═════ SOURCE DATA

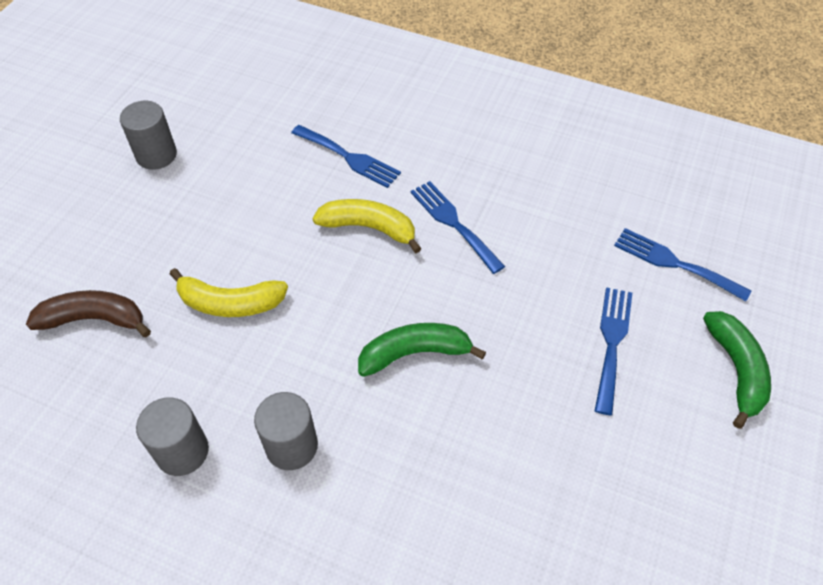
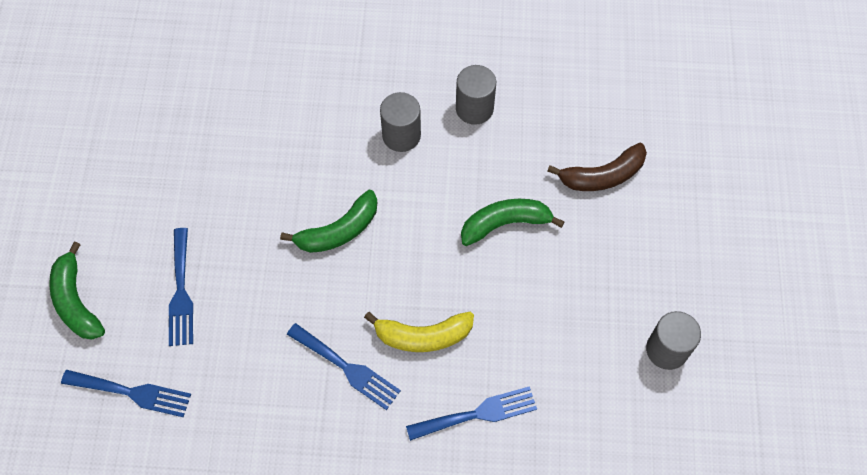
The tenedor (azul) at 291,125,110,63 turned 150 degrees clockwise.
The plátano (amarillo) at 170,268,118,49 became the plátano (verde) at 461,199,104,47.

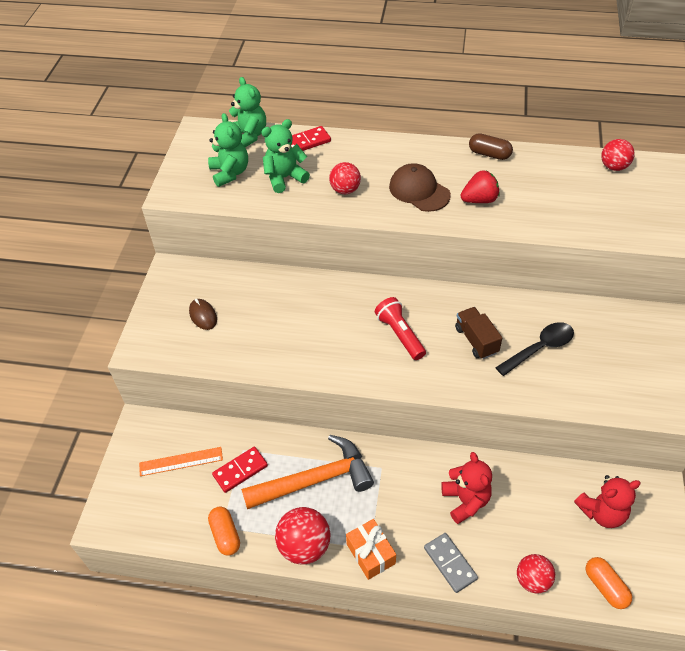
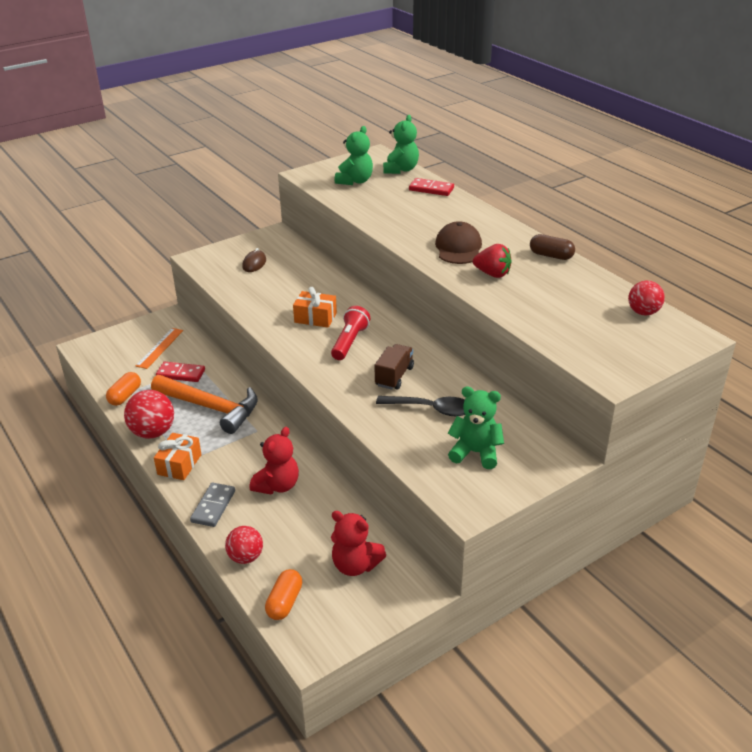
The osito (verde) moved from 261,119,49,74 to 448,387,56,82.
The cápsula (marrón) at 469,133,44,27 turned 45 degrees counterclockwise.
The pelota (rojo) at 329,162,32,32 disappeared.
The regla (naranja) at 139,447,84,29 turned 75 degrees clockwise.
The regalo (naranja) at 293,287,44,40 appeared.

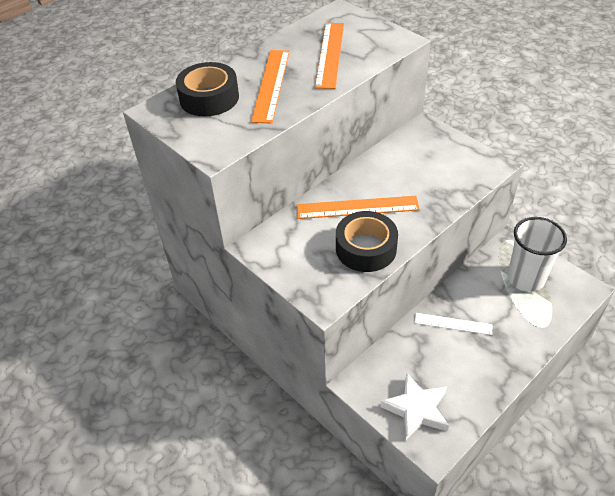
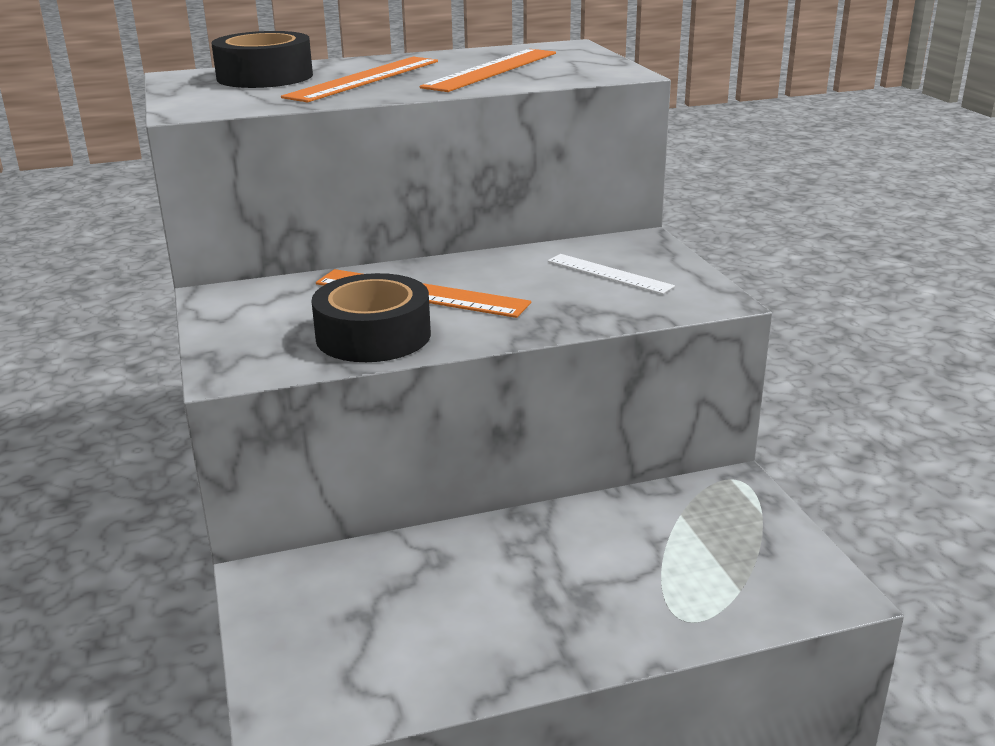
The vaso (blanco) at 507,217,60,75 disappeared.
The regla (blanco) moved from 414,313,79,22 to 548,254,127,40.
The estrella (blanco) at 381,372,68,69 disappeared.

══════════

What is needed here is each line above set down word for word, minus the images.

■ ANSWER SECTION:
The tenedor (azul) at 291,125,110,63 turned 150 degrees clockwise.
The plátano (amarillo) at 170,268,118,49 became the plátano (verde) at 461,199,104,47.

The osito (verde) moved from 261,119,49,74 to 448,387,56,82.
The cápsula (marrón) at 469,133,44,27 turned 45 degrees counterclockwise.
The pelota (rojo) at 329,162,32,32 disappeared.
The regla (naranja) at 139,447,84,29 turned 75 degrees clockwise.
The regalo (naranja) at 293,287,44,40 appeared.

The vaso (blanco) at 507,217,60,75 disappeared.
The regla (blanco) moved from 414,313,79,22 to 548,254,127,40.
The estrella (blanco) at 381,372,68,69 disappeared.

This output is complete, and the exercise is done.